Available data Block Start

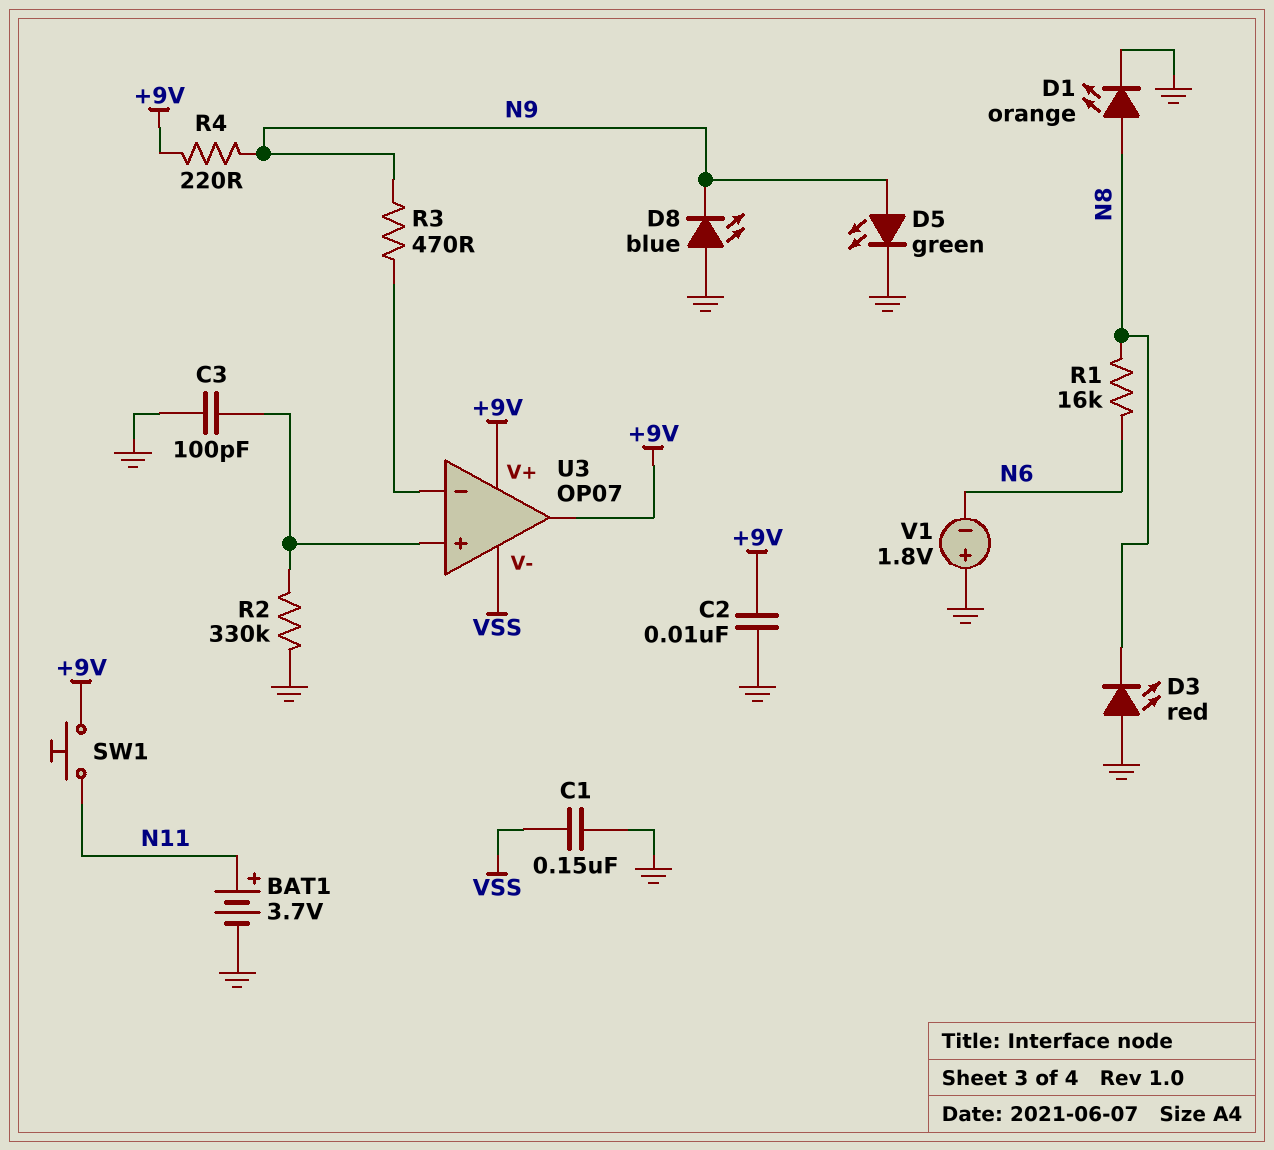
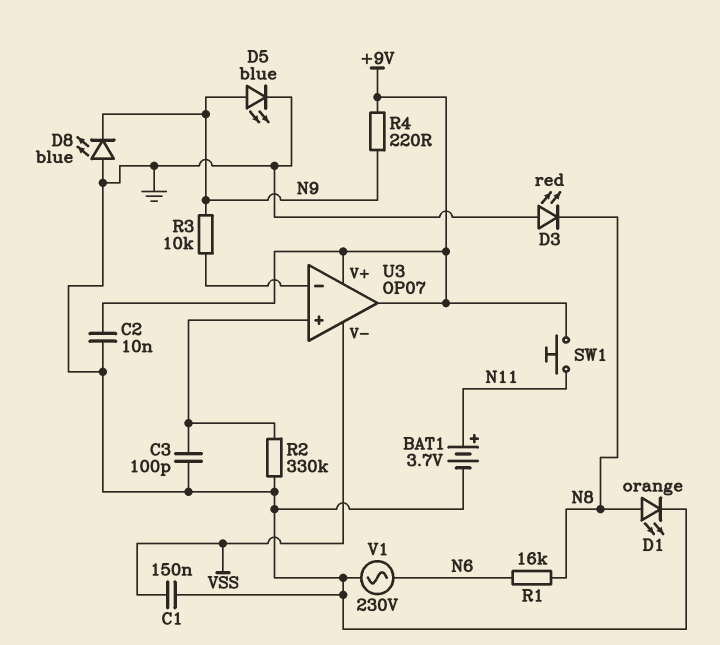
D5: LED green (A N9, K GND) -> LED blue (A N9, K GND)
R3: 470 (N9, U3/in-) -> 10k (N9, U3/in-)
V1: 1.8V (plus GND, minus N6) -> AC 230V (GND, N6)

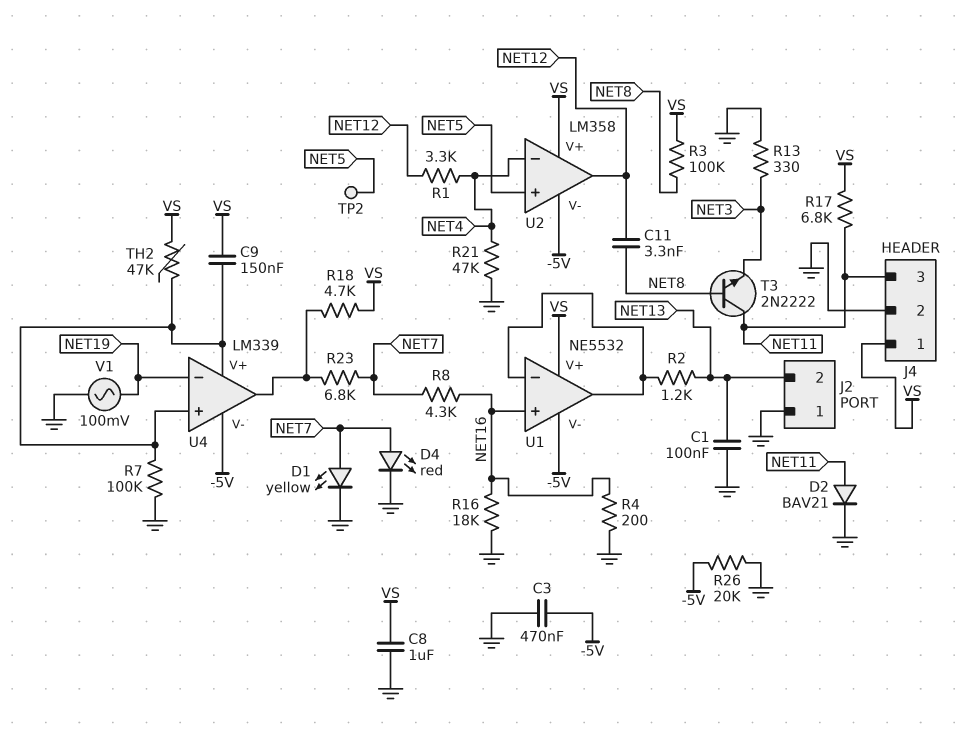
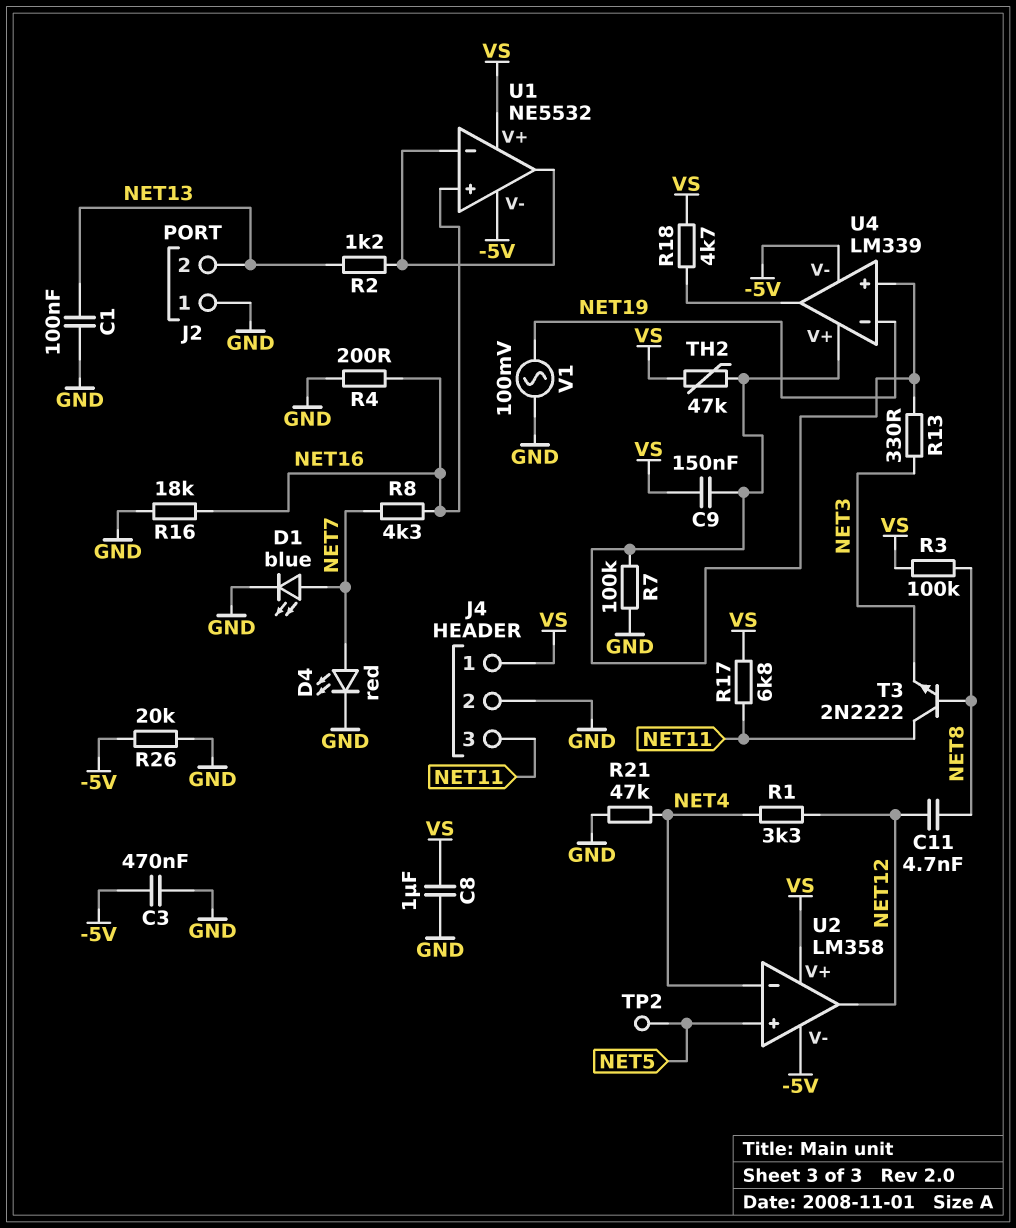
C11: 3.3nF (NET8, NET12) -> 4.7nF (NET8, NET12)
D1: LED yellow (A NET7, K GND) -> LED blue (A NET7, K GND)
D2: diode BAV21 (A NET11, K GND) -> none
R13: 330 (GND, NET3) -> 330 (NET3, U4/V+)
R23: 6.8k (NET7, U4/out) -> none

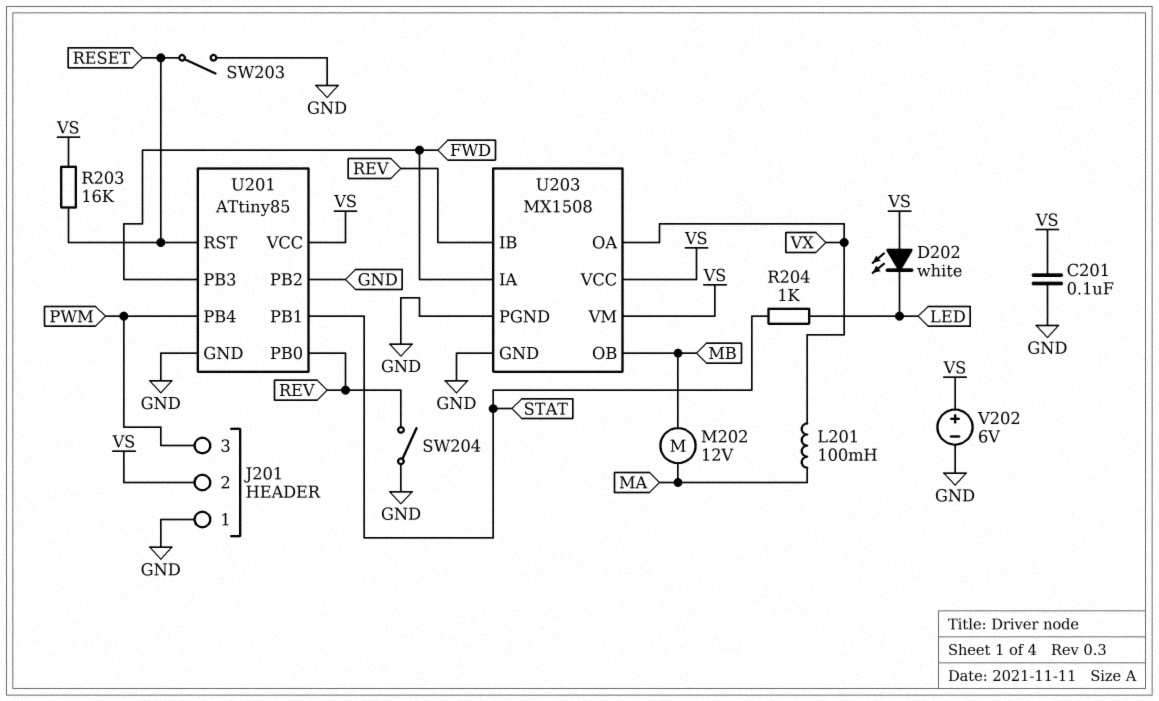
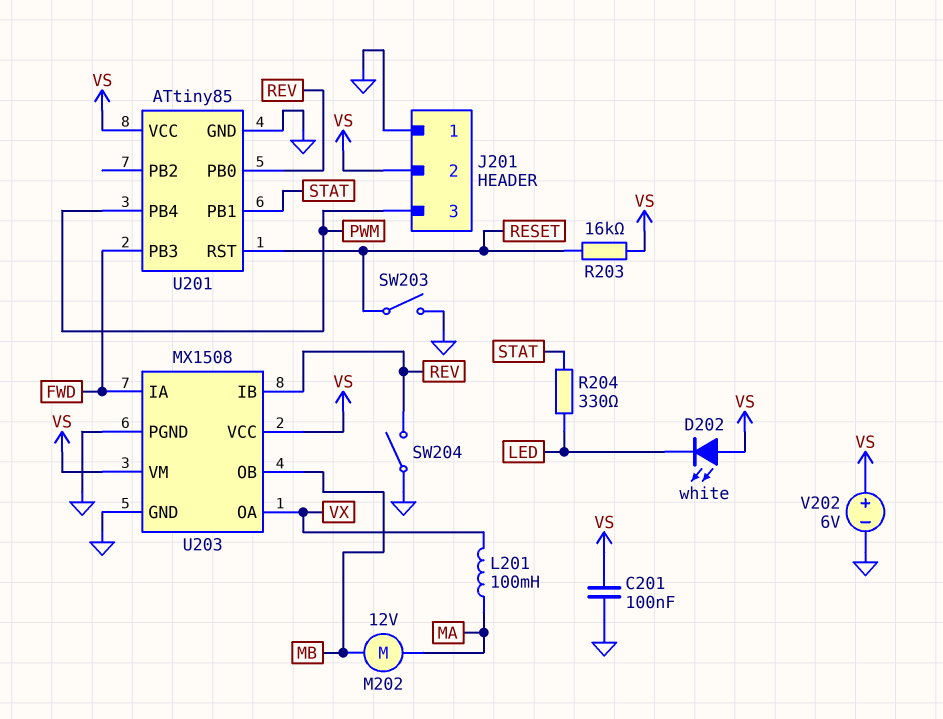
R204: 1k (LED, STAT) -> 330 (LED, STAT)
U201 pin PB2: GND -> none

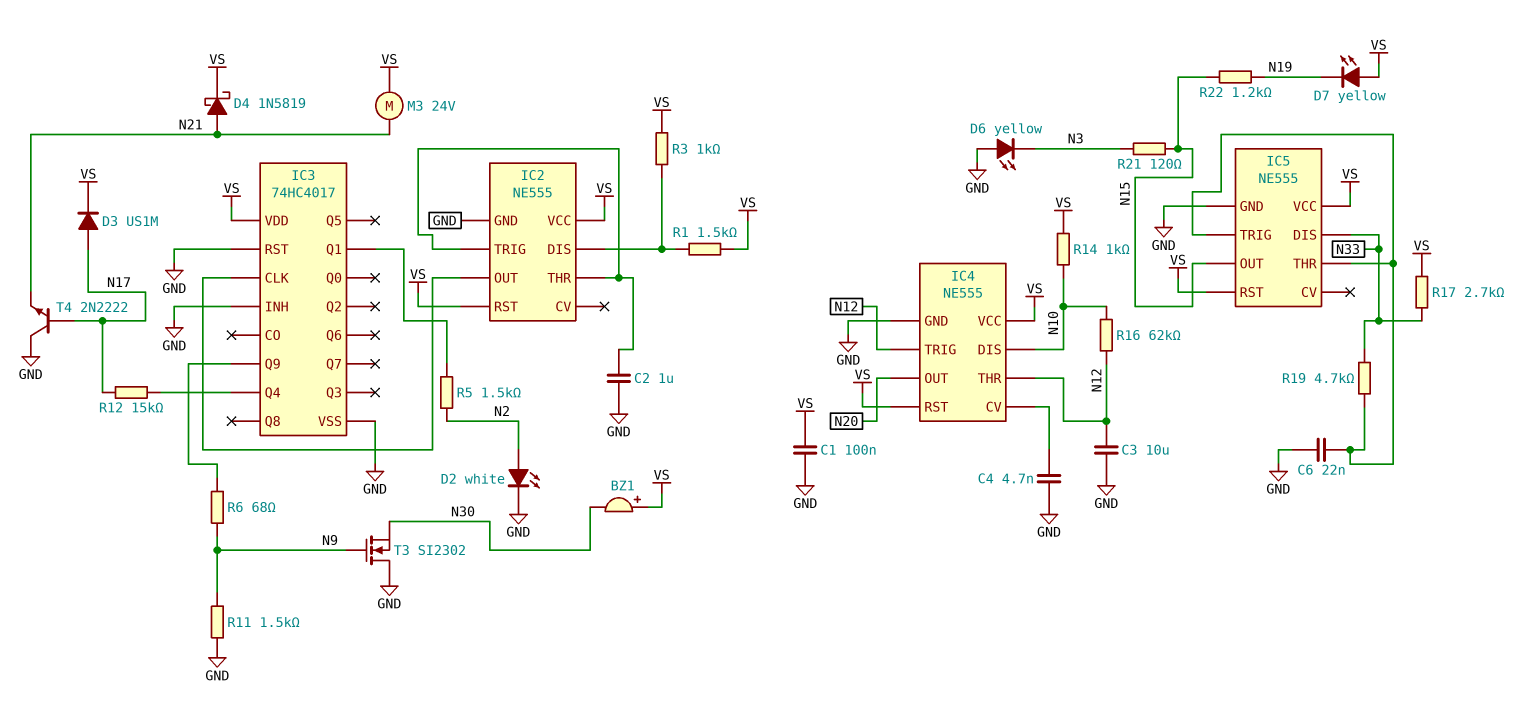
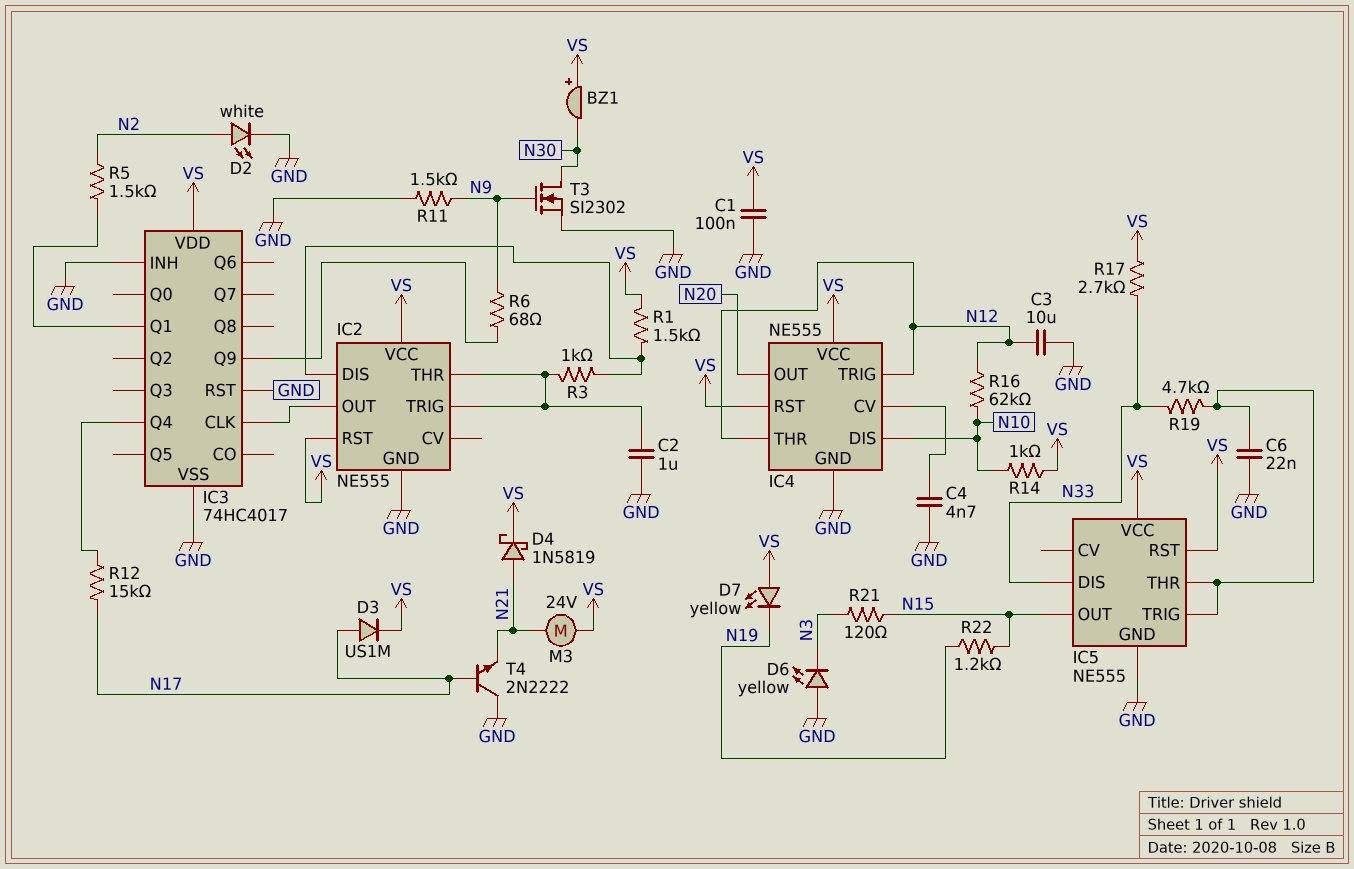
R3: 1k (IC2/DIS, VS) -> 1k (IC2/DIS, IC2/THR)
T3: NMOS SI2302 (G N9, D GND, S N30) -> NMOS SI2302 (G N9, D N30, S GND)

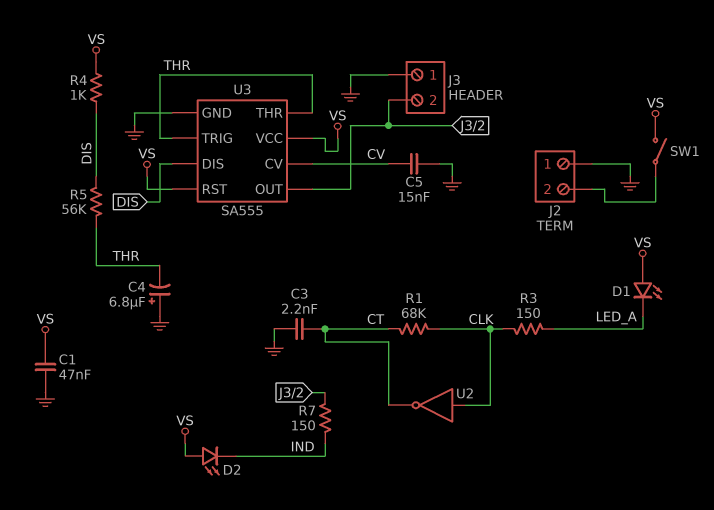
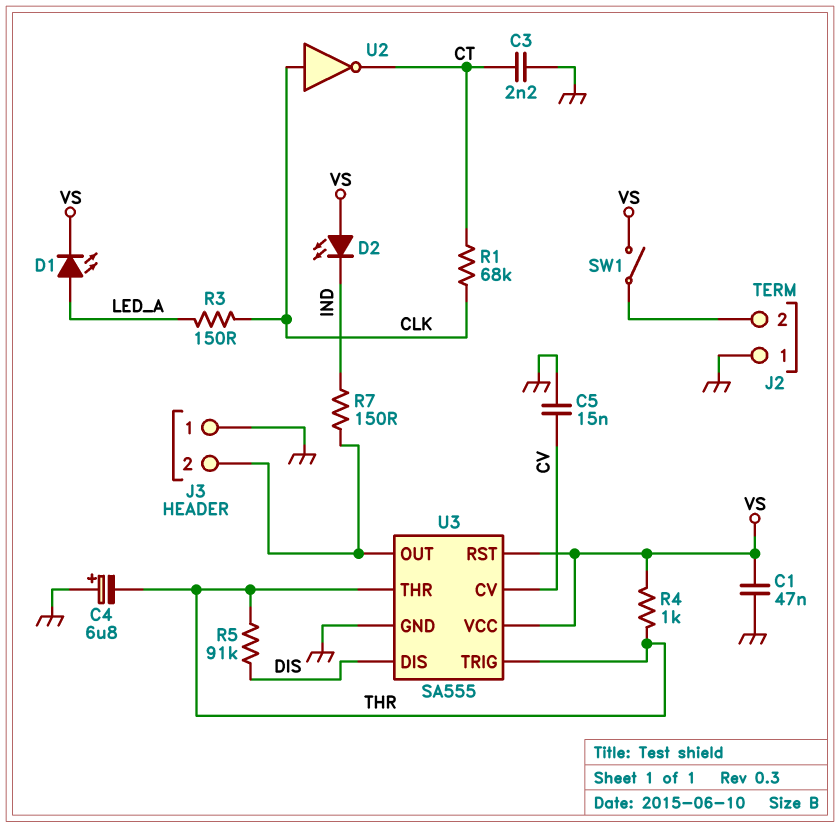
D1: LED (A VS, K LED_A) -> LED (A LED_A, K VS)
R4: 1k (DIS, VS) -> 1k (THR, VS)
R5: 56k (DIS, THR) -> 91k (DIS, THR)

Available data Block End

To do →
Transcribe exactly the lines above, beginning at the one with "D2: diode BAV21 (A NET11, K GND) -> none" and going up to and including the one with "R4: 1k (DIS, VS) -> 1k (THR, VS)". Pictures do not belong in the copy.

Result of this exercise →
D2: diode BAV21 (A NET11, K GND) -> none
R13: 330 (GND, NET3) -> 330 (NET3, U4/V+)
R23: 6.8k (NET7, U4/out) -> none

R204: 1k (LED, STAT) -> 330 (LED, STAT)
U201 pin PB2: GND -> none

R3: 1k (IC2/DIS, VS) -> 1k (IC2/DIS, IC2/THR)
T3: NMOS SI2302 (G N9, D GND, S N30) -> NMOS SI2302 (G N9, D N30, S GND)

D1: LED (A VS, K LED_A) -> LED (A LED_A, K VS)
R4: 1k (DIS, VS) -> 1k (THR, VS)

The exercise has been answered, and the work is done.